YOUR INSTRUCTIONS:
The entries that follow contain images, which should be left out; output everything else exactly.

EXERCISE DATA:
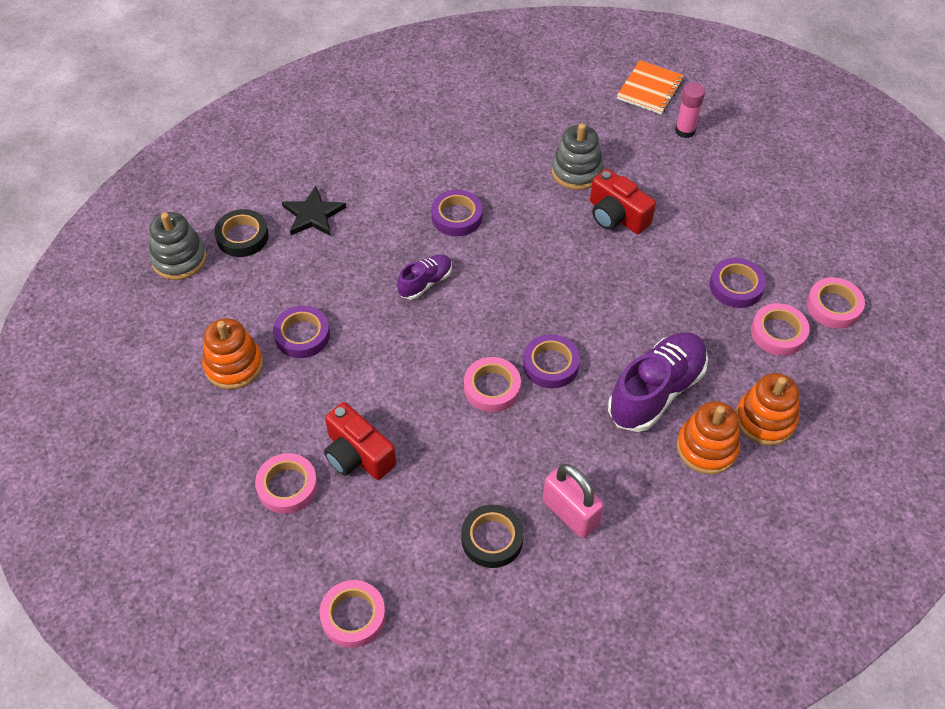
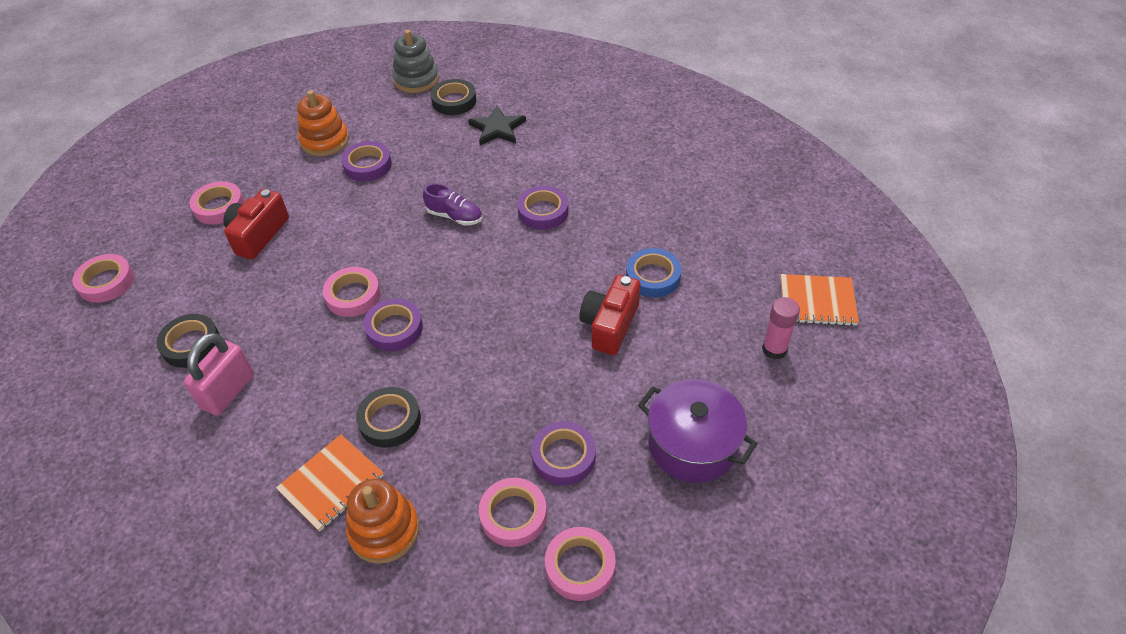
camera: 70 degrees right, 5 degrees down
grey stacking toy [551,123,604,190] -> blue tape [626,248,681,298]
purple shoe [608,332,708,432] -> black tape [356,387,421,448]
orange stacking toy [677,401,740,474] -> orange notebook [276,434,384,532]
none -> purple pot [638,379,758,483]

EXERCISE SOLUTION:
camera: 70 degrees right, 5 degrees down
grey stacking toy [551,123,604,190] -> blue tape [626,248,681,298]
purple shoe [608,332,708,432] -> black tape [356,387,421,448]
orange stacking toy [677,401,740,474] -> orange notebook [276,434,384,532]
none -> purple pot [638,379,758,483]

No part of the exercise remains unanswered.